##### DATA FOR THIS EXERCISE #####

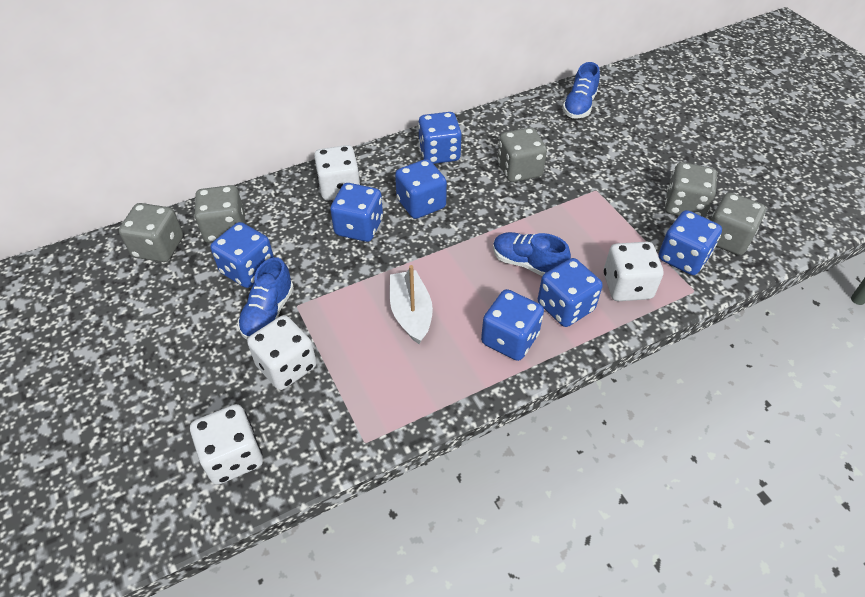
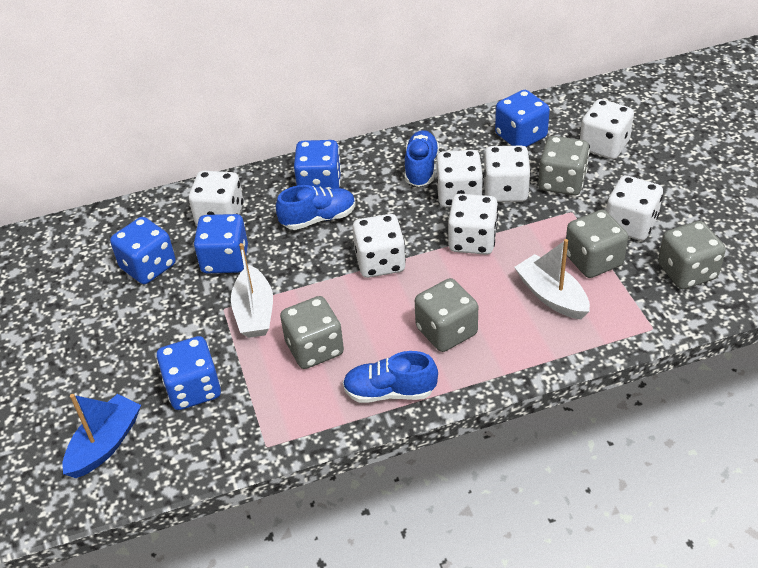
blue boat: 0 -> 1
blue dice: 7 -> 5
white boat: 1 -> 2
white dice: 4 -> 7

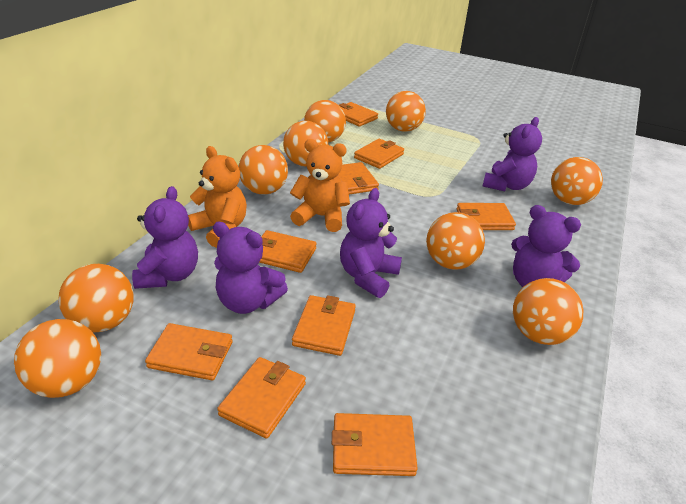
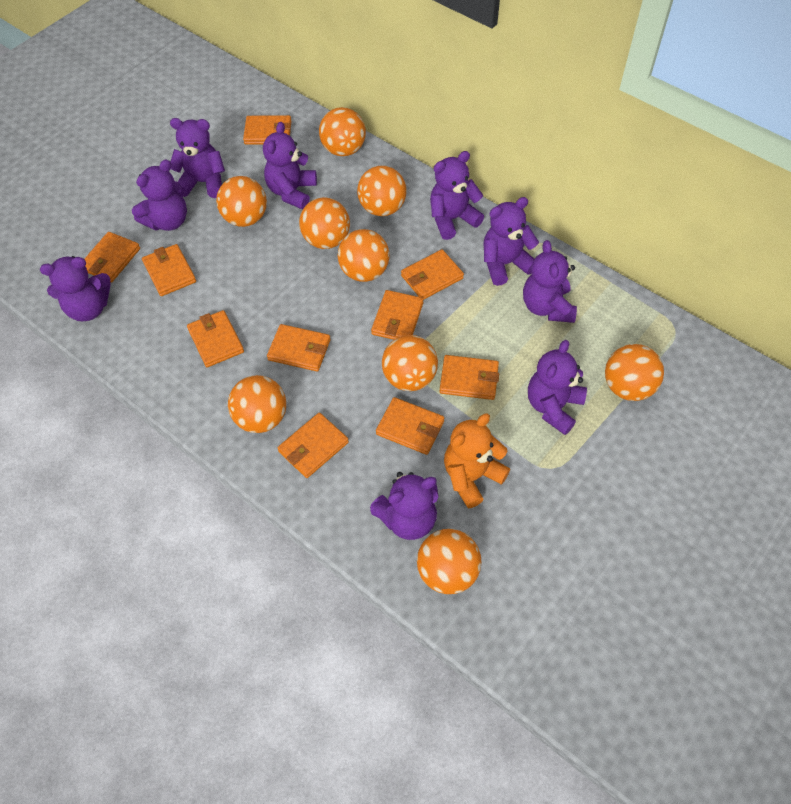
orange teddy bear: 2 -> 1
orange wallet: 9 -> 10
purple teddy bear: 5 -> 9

#####
##### DATA FOR THIS EXERCISE #####

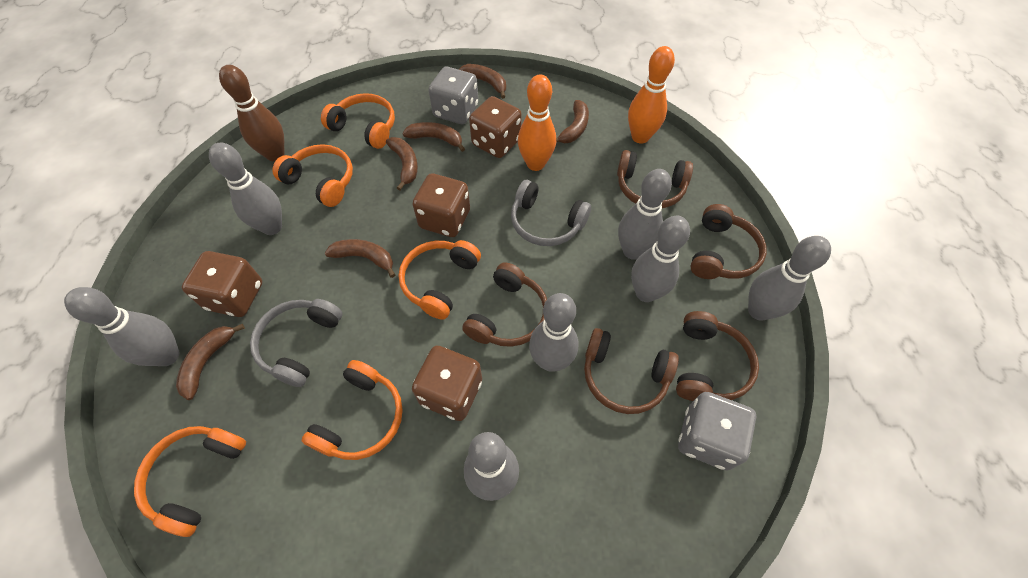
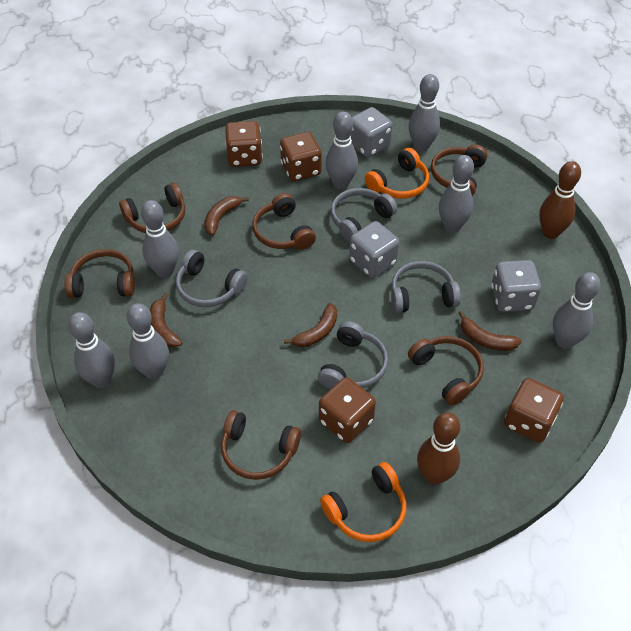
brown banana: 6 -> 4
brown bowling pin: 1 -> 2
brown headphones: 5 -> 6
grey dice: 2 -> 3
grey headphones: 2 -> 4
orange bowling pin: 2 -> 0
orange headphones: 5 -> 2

#####

* _WHAT TO DO_
Wherever the line holding "grey headphones: 2 -> 4" falls in the entries above, copy exactly from it through the line holding "orange headphones: 5 -> 2", inclusive, and add nothing.

* _SOLUTION TO THE PROBLEM_
grey headphones: 2 -> 4
orange bowling pin: 2 -> 0
orange headphones: 5 -> 2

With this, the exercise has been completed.